• **YOUR GOAL**:
Only the lines below from the one containing "none -> cyan brick C7:C9 level 1" through the one containing "none -> yellow brick A7 level 2" belong in the answer, set down exactly, with the pictures left out.

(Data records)
________________________________________
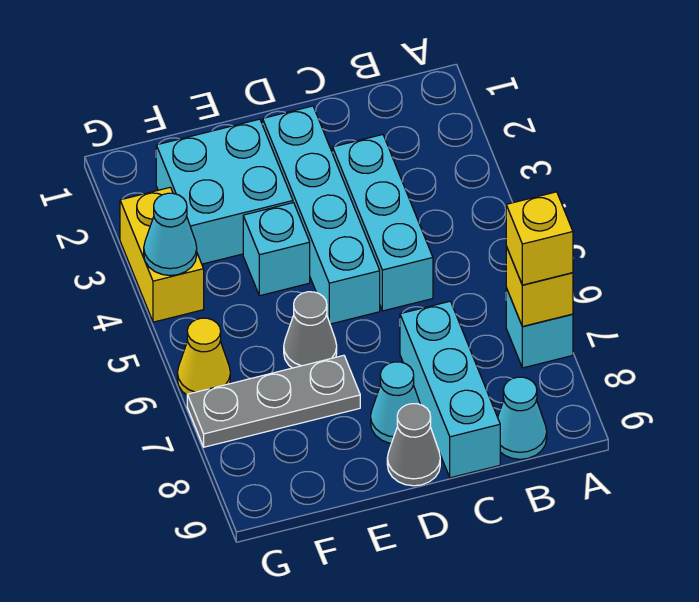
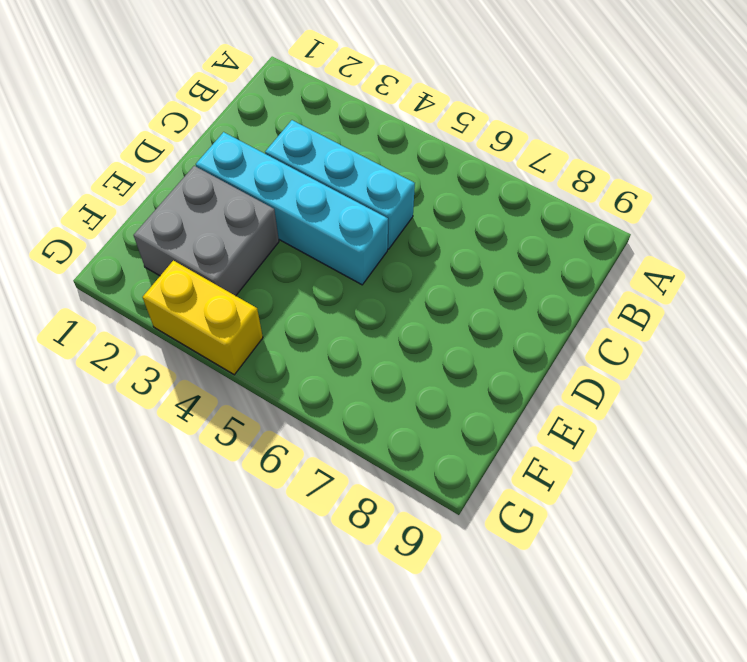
grey brick E2:F3 level 1 -> cyan brick E2:F3 level 1
none -> cyan brick A7 level 1
none -> cyan cone B9 level 1
none -> cyan brick C7:C9 level 1

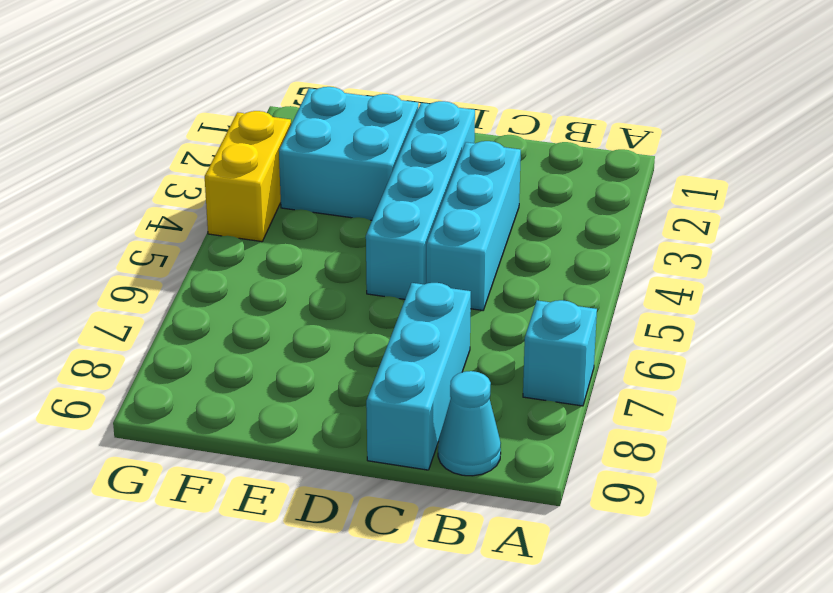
none -> cyan cone D8 level 1
none -> grey cone D9 level 1
none -> cyan brick E4 level 1

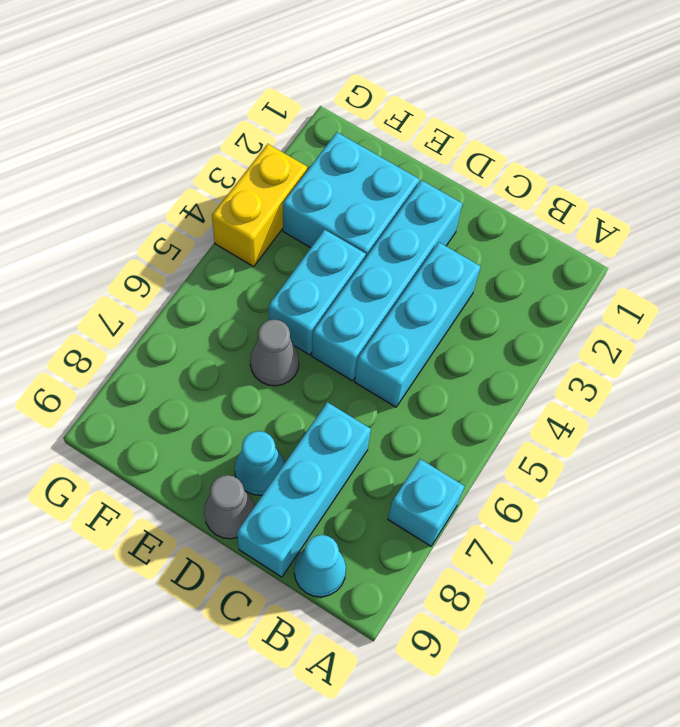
cyan brick E4:E5 level 1 -> cyan brick E4 level 1
none -> grey plate E7:G7 level 1
none -> yellow cone G6 level 1
none -> yellow brick A7 level 2

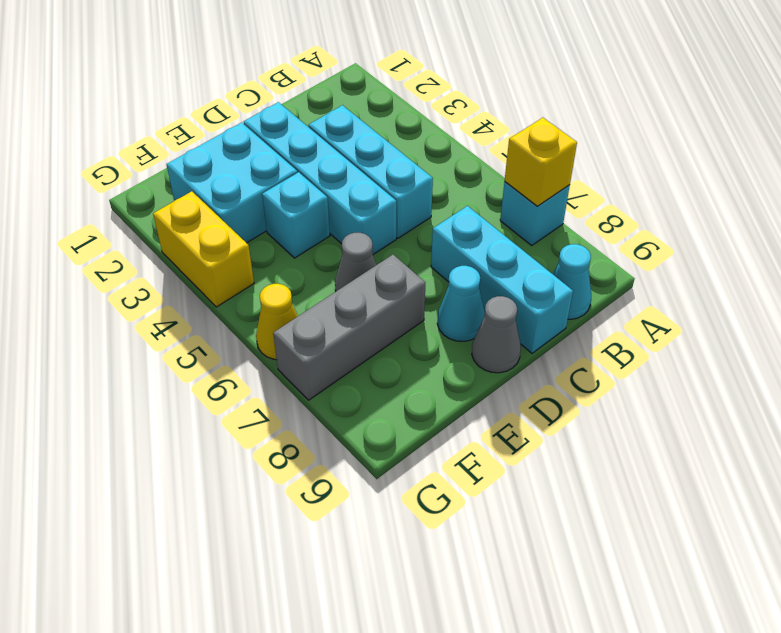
grey brick E7:G7 level 1 -> grey plate E7:G7 level 1
none -> cyan cone G4 level 2
none -> yellow brick A7 level 3

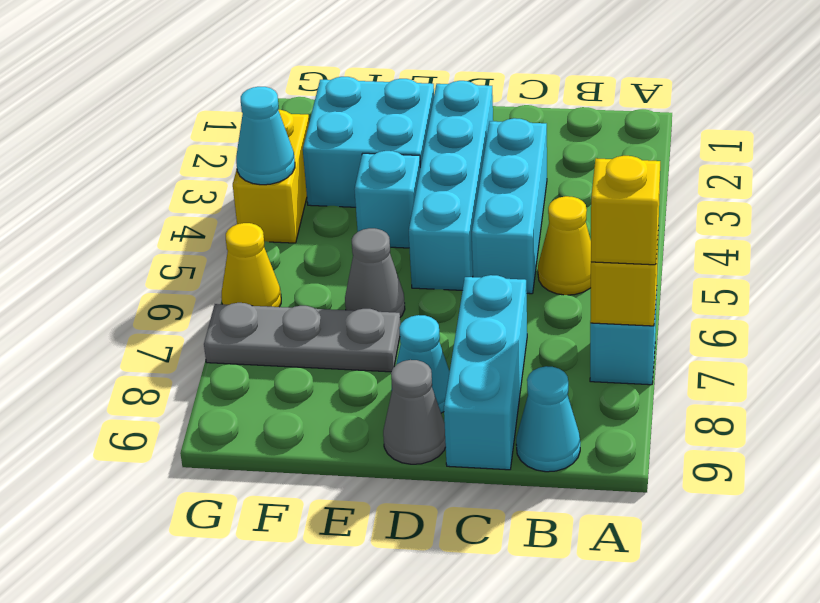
yellow cone B5 level 1 -> none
________________________________________
• **PROBLEM SOLUTION**:
none -> cyan brick C7:C9 level 1

none -> cyan cone D8 level 1
none -> grey cone D9 level 1
none -> cyan brick E4 level 1

cyan brick E4:E5 level 1 -> cyan brick E4 level 1
none -> grey plate E7:G7 level 1
none -> yellow cone G6 level 1
none -> yellow brick A7 level 2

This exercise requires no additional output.